_Assignment_
Where does the string "square" appear? Copy every line of the entries below that holds it.

Geometric object motion data
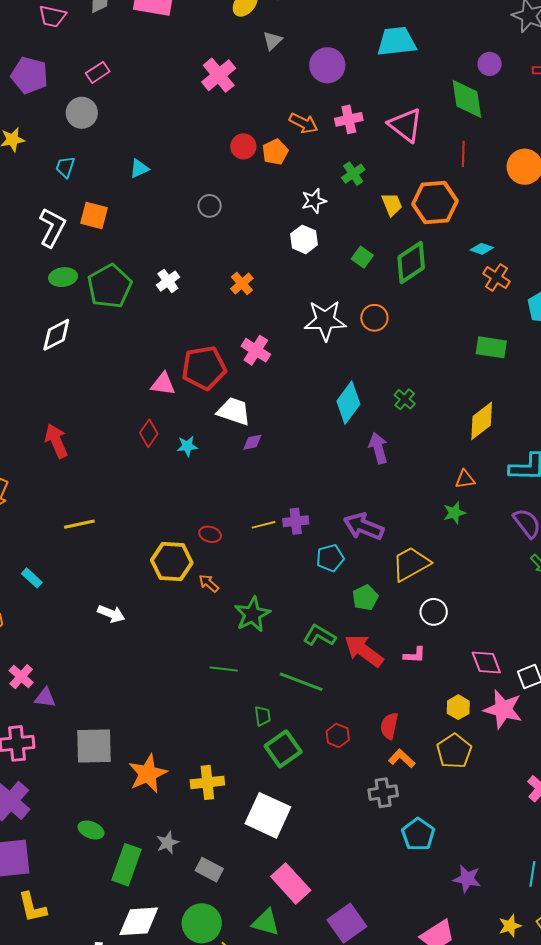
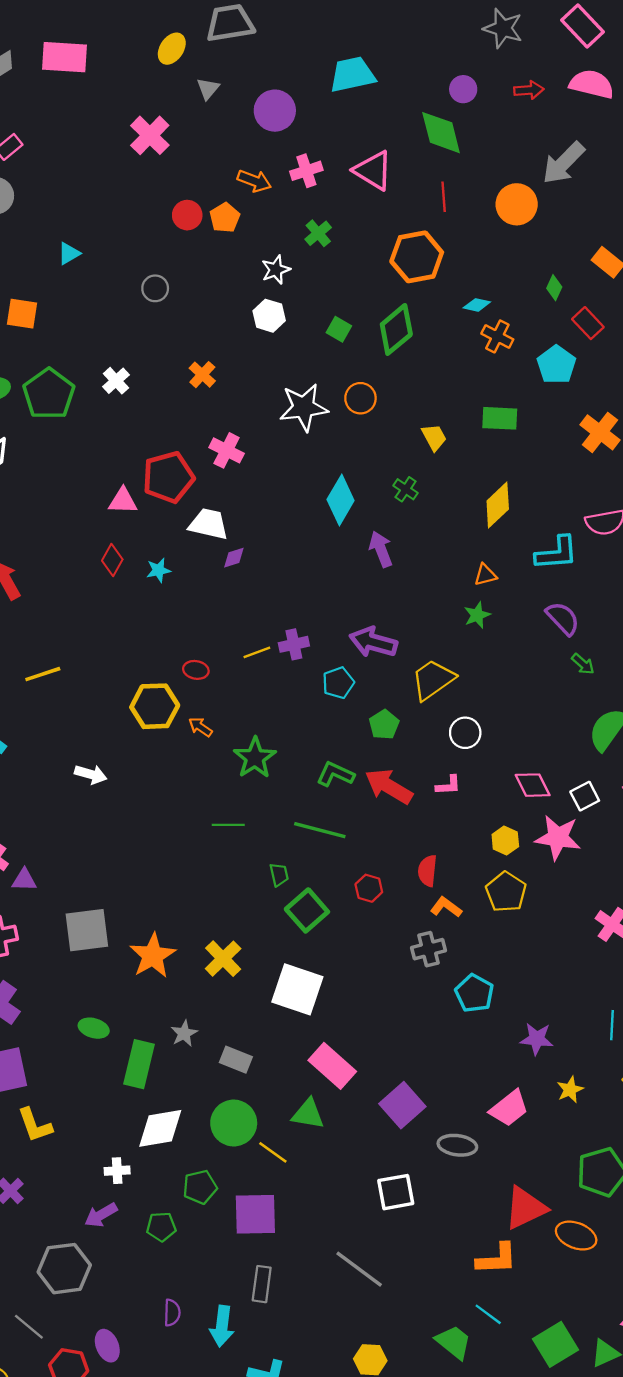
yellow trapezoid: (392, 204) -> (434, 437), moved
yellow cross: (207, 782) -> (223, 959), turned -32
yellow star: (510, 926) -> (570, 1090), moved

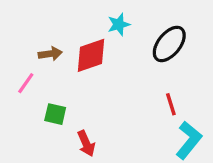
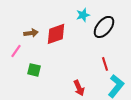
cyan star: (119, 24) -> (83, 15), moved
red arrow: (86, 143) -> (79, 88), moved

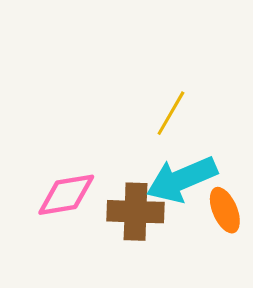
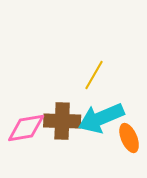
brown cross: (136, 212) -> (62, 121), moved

==

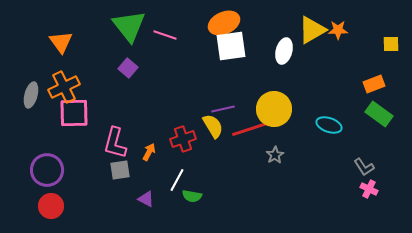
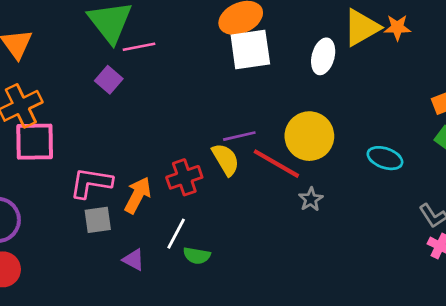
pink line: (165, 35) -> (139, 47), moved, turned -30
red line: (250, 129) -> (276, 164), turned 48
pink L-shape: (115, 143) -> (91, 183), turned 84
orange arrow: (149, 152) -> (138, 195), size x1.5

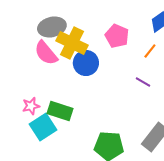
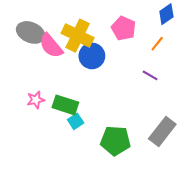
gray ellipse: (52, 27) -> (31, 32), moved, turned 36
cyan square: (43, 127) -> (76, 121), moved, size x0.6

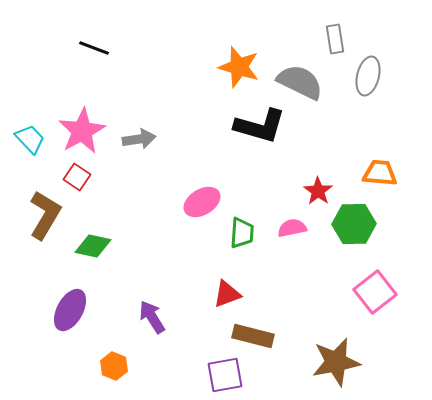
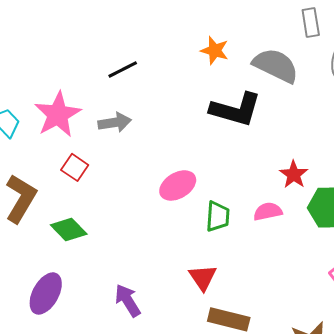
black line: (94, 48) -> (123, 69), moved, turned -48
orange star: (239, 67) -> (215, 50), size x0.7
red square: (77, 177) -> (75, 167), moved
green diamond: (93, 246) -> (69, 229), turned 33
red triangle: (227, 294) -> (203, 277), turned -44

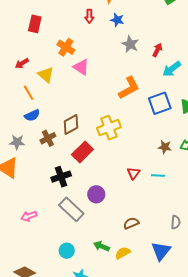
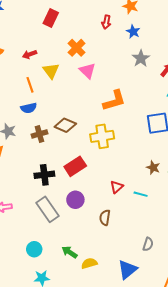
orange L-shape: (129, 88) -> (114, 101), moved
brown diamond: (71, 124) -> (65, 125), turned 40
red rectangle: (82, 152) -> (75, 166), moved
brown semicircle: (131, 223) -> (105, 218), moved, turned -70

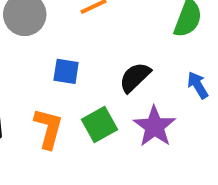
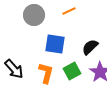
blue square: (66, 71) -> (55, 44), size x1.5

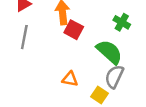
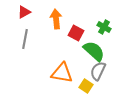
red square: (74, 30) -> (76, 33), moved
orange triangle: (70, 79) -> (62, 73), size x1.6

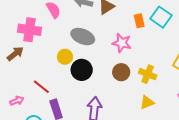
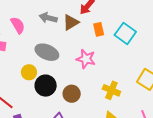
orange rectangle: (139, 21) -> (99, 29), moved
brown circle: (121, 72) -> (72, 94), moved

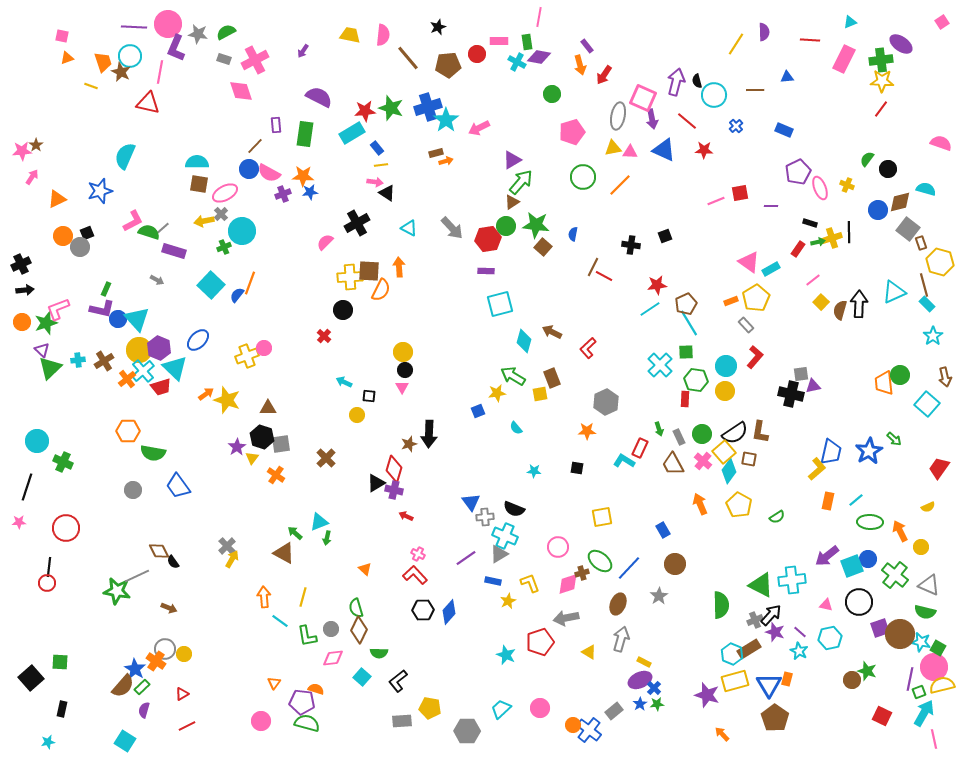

_Response to this exercise_
cyan square: (43, 127) -> (76, 121), moved, size x0.6
red square: (77, 177) -> (75, 167), moved
blue square: (66, 71) -> (55, 44), size x1.5
red square: (74, 30) -> (76, 33), moved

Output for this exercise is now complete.